Given entries:
::::::::

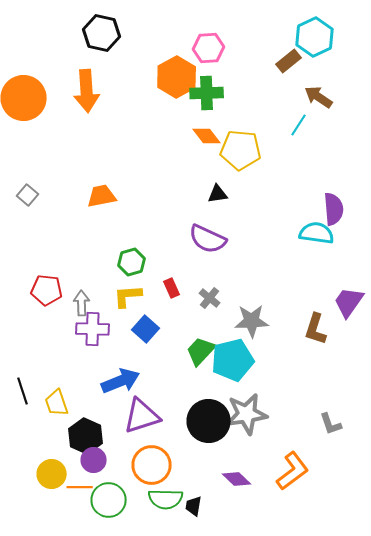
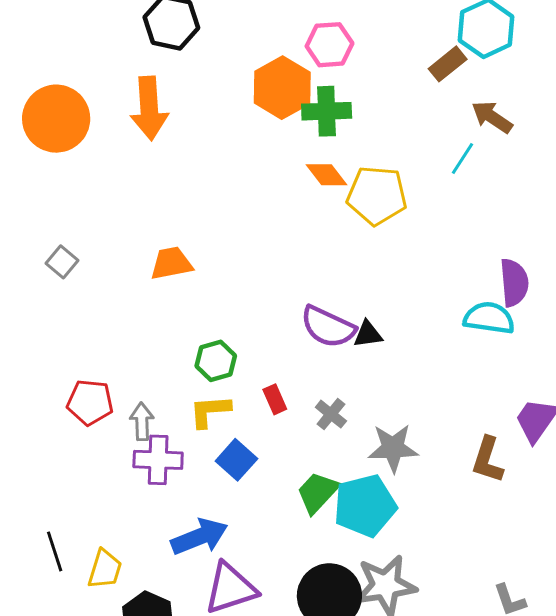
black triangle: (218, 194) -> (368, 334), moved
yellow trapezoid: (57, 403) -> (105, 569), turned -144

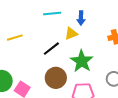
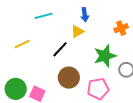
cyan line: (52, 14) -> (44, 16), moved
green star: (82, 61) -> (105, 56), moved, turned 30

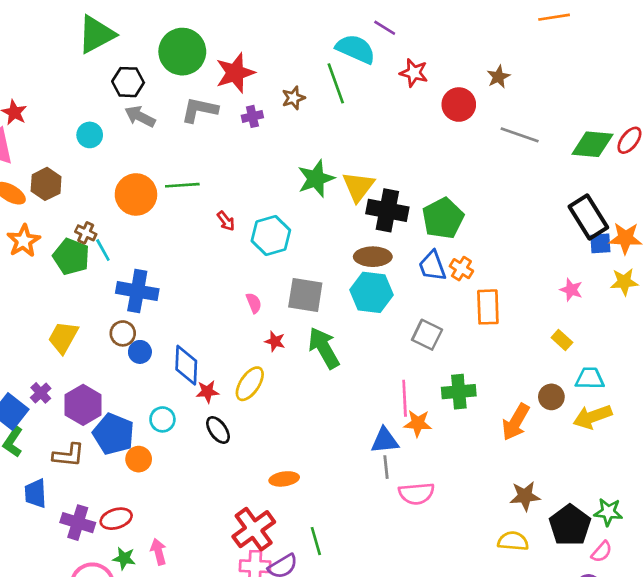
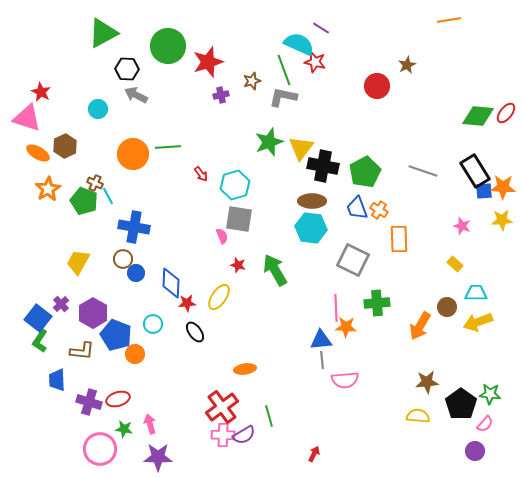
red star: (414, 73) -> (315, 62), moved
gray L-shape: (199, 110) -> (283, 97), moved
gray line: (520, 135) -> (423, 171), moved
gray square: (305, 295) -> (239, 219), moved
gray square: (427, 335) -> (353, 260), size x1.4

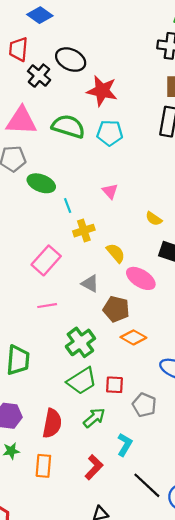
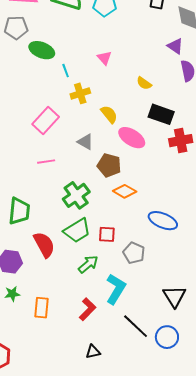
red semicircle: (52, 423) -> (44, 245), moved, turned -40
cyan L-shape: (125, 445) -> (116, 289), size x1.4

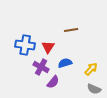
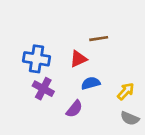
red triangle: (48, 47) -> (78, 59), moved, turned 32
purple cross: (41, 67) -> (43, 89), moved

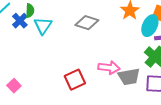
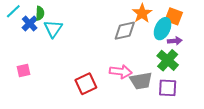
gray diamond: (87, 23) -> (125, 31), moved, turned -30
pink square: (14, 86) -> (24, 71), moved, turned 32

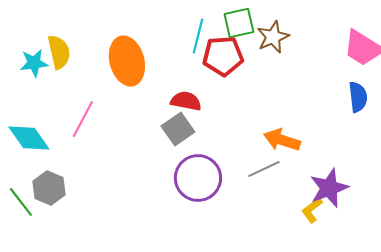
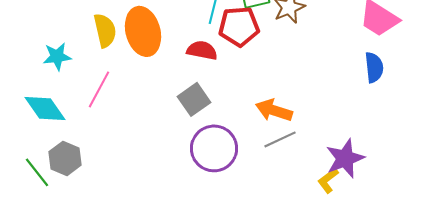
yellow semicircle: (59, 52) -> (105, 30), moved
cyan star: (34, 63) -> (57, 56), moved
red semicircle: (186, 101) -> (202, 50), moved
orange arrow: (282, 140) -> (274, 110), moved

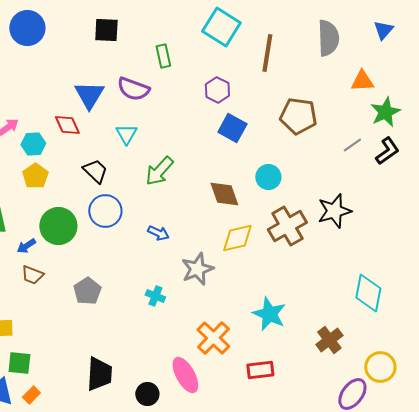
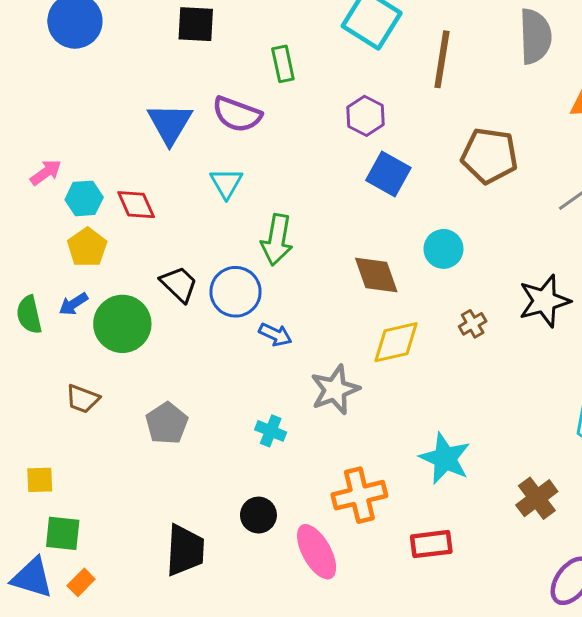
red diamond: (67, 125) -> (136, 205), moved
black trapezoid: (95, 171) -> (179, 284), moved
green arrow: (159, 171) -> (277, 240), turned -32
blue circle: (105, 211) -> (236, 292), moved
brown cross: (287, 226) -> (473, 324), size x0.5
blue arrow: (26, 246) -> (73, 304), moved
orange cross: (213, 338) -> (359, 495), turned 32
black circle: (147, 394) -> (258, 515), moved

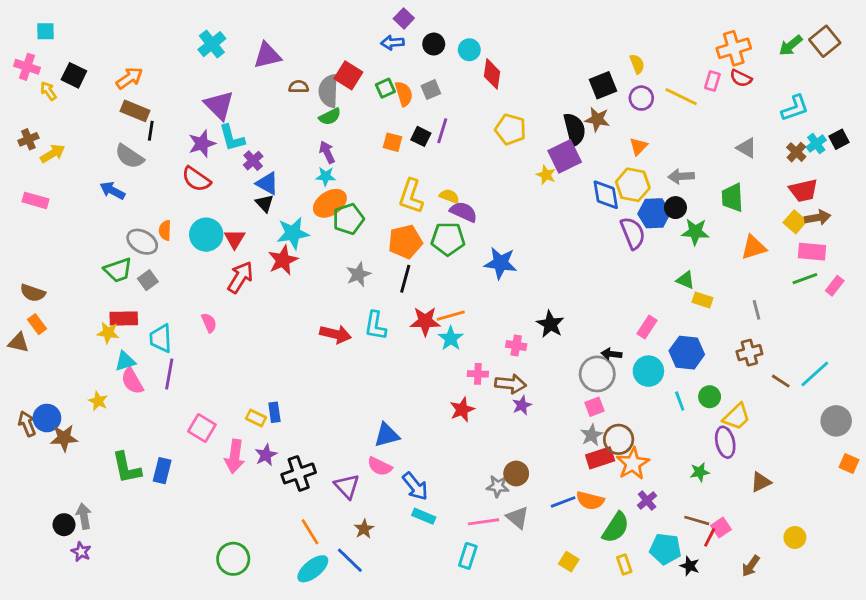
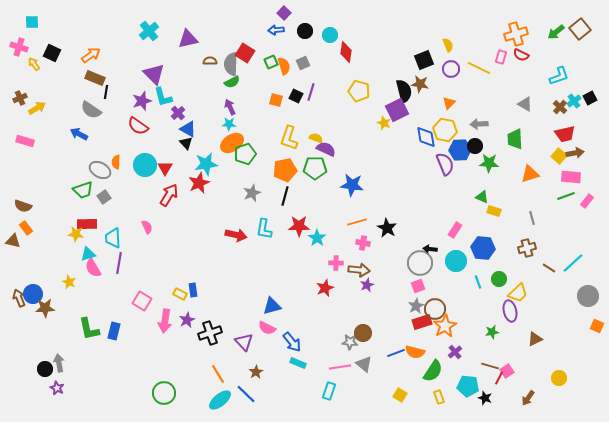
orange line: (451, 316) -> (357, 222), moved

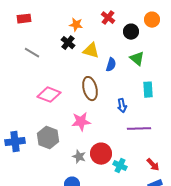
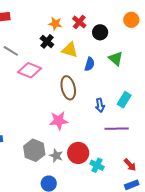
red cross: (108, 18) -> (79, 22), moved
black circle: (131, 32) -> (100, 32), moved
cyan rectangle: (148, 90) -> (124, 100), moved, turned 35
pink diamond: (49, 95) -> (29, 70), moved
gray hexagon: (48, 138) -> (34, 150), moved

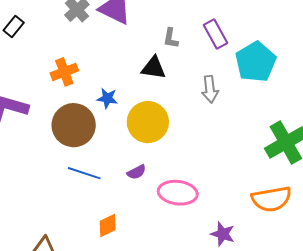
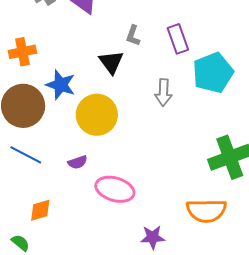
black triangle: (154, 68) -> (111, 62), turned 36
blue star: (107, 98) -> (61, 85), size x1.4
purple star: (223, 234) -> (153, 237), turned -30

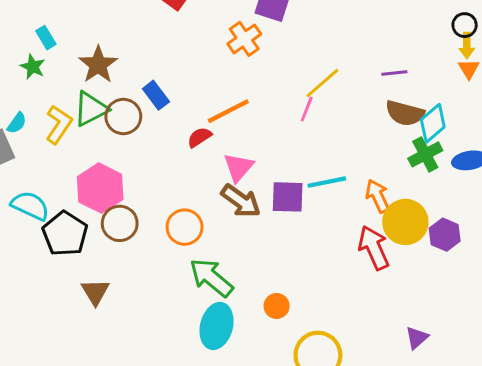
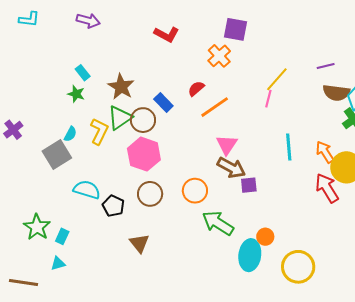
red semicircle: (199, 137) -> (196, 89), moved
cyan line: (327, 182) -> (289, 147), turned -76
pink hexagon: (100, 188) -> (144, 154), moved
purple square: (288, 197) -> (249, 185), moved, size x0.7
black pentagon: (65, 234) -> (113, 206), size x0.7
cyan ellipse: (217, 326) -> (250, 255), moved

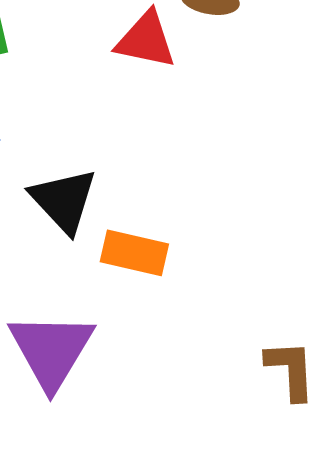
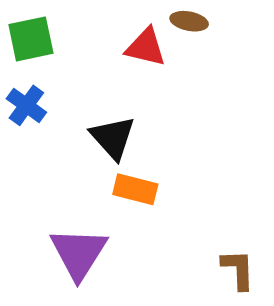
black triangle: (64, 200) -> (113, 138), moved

::::::::

Your task:
Output the records exactly, and let none of their pictures appear in the copy.

Answer to this problem:
black triangle: (218, 194) -> (368, 334), moved
yellow trapezoid: (57, 403) -> (105, 569), turned -144

cyan line: (52, 14) -> (44, 16), moved
green star: (82, 61) -> (105, 56), moved, turned 30

red star: (414, 73) -> (315, 62), moved
gray L-shape: (199, 110) -> (283, 97), moved
gray line: (520, 135) -> (423, 171), moved
gray square: (305, 295) -> (239, 219), moved
gray square: (427, 335) -> (353, 260), size x1.4

red semicircle: (52, 423) -> (44, 245), moved, turned -40
cyan L-shape: (125, 445) -> (116, 289), size x1.4

red triangle: (48, 47) -> (78, 59), moved, turned 32
purple cross: (41, 67) -> (43, 89), moved

gray diamond: (87, 23) -> (125, 31), moved, turned -30
pink square: (14, 86) -> (24, 71), moved, turned 32

yellow semicircle: (59, 52) -> (105, 30), moved
cyan star: (34, 63) -> (57, 56), moved
red semicircle: (186, 101) -> (202, 50), moved
orange arrow: (282, 140) -> (274, 110), moved

red diamond: (67, 125) -> (136, 205), moved
black trapezoid: (95, 171) -> (179, 284), moved
green arrow: (159, 171) -> (277, 240), turned -32
blue circle: (105, 211) -> (236, 292), moved
brown cross: (287, 226) -> (473, 324), size x0.5
blue arrow: (26, 246) -> (73, 304), moved
orange cross: (213, 338) -> (359, 495), turned 32
black circle: (147, 394) -> (258, 515), moved

orange line: (451, 316) -> (357, 222), moved

red cross: (108, 18) -> (79, 22), moved
black circle: (131, 32) -> (100, 32), moved
cyan rectangle: (148, 90) -> (124, 100), moved, turned 35
pink diamond: (49, 95) -> (29, 70), moved
gray hexagon: (48, 138) -> (34, 150), moved

black triangle: (154, 68) -> (111, 62), turned 36
blue star: (107, 98) -> (61, 85), size x1.4
purple star: (223, 234) -> (153, 237), turned -30

red semicircle: (199, 137) -> (196, 89), moved
cyan line: (327, 182) -> (289, 147), turned -76
pink hexagon: (100, 188) -> (144, 154), moved
purple square: (288, 197) -> (249, 185), moved, size x0.7
black pentagon: (65, 234) -> (113, 206), size x0.7
cyan ellipse: (217, 326) -> (250, 255), moved

black triangle: (64, 200) -> (113, 138), moved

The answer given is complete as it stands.